* **Work required**: Find how many lines of the listing include the string "AOUT", and report only that figure.

* **Data excerpts**:
┌──

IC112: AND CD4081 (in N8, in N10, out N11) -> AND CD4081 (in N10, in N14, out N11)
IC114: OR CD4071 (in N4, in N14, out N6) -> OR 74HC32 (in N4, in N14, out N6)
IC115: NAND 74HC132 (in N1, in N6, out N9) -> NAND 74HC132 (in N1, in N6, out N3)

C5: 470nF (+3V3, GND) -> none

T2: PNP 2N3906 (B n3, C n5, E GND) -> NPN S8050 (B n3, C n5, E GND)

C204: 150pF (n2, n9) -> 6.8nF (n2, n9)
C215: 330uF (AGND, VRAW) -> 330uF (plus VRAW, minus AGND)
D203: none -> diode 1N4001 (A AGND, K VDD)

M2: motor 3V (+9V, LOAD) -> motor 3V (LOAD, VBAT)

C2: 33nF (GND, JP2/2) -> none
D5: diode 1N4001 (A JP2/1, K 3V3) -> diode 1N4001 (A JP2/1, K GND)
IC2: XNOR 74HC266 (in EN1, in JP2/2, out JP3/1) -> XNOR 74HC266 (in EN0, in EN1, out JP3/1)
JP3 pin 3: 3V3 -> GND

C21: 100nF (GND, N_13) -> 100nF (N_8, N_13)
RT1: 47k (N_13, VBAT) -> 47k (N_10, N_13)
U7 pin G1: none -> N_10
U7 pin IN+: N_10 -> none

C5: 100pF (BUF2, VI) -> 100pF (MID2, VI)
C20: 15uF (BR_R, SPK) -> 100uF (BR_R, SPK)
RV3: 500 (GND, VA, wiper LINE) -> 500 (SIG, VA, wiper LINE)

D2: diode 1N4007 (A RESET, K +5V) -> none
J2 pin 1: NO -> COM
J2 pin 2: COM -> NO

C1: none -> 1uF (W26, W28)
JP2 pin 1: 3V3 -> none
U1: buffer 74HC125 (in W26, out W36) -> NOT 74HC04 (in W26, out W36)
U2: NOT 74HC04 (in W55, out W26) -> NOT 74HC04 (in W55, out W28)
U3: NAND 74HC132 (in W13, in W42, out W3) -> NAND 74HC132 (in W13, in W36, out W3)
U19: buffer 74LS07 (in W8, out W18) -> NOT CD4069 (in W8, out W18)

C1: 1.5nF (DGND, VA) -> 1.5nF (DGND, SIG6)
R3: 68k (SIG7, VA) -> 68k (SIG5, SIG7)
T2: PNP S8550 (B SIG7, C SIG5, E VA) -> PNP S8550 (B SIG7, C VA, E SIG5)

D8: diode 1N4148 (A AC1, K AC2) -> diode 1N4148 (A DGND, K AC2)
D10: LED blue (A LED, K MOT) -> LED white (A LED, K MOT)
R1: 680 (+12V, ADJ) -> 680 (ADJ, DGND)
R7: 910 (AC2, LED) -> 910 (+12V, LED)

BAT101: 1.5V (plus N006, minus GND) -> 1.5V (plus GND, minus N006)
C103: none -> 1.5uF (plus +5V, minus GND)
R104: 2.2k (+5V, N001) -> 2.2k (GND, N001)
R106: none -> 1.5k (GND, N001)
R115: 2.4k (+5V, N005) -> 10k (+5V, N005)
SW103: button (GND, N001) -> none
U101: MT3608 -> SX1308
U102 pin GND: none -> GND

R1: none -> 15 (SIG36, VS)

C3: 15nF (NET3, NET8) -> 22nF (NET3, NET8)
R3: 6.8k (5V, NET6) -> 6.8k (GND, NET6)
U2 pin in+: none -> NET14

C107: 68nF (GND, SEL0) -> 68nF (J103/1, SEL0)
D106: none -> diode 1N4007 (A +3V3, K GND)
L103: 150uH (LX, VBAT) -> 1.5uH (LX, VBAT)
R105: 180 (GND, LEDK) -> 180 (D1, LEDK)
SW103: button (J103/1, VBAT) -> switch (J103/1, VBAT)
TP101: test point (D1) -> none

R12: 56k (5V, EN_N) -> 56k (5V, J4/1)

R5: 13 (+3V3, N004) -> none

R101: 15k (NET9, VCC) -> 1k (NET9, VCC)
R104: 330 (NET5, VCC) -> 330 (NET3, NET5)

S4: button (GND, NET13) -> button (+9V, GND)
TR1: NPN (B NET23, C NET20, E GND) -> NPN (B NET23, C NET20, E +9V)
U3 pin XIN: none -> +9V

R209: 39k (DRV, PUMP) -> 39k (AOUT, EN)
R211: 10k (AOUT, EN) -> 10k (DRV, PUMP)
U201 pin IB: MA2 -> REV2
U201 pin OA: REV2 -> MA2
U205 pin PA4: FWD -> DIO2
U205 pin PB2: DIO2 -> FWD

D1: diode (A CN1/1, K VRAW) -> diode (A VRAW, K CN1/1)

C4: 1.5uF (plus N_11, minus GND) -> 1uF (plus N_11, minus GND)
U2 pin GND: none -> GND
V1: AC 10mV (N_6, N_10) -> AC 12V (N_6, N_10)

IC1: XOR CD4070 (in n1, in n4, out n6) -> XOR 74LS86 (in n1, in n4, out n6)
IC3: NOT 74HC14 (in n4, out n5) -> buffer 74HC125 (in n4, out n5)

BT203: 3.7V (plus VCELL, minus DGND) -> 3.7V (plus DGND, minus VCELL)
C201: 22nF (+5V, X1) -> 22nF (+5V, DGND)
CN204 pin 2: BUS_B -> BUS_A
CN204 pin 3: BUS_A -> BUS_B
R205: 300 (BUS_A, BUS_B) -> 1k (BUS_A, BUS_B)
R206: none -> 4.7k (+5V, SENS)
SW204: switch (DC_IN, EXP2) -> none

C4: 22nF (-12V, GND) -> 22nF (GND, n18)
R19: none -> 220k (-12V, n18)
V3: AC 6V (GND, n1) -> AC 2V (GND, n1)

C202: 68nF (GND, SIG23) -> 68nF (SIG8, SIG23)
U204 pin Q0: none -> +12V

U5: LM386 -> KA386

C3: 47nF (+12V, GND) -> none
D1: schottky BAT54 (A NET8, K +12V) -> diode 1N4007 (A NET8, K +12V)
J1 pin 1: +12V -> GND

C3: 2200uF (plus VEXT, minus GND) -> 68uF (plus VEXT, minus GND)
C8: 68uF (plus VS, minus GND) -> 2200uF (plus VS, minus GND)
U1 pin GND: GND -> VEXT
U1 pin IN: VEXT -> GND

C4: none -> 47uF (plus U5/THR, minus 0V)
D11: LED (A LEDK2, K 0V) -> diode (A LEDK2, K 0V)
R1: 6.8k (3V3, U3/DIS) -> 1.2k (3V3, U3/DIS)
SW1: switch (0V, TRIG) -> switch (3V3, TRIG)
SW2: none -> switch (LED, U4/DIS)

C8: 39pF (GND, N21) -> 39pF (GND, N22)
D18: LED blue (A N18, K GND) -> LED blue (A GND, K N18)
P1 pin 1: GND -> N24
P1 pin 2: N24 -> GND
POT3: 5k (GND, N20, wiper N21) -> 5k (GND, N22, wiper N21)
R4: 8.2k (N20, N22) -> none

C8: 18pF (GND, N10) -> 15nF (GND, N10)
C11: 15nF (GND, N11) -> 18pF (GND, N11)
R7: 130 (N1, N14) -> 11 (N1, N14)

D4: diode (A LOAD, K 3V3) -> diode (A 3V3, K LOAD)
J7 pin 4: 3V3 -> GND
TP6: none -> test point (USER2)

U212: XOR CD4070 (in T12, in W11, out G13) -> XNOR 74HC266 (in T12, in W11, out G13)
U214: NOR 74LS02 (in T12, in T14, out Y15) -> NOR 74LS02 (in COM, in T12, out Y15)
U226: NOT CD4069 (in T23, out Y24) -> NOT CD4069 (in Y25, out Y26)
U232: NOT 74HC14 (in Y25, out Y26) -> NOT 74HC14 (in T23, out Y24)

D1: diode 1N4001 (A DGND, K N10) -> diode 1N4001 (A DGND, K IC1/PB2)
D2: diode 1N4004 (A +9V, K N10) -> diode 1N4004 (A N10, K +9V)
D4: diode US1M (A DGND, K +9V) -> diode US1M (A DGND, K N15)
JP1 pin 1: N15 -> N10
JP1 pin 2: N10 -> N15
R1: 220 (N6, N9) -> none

└──

* **Exercise answer**: 2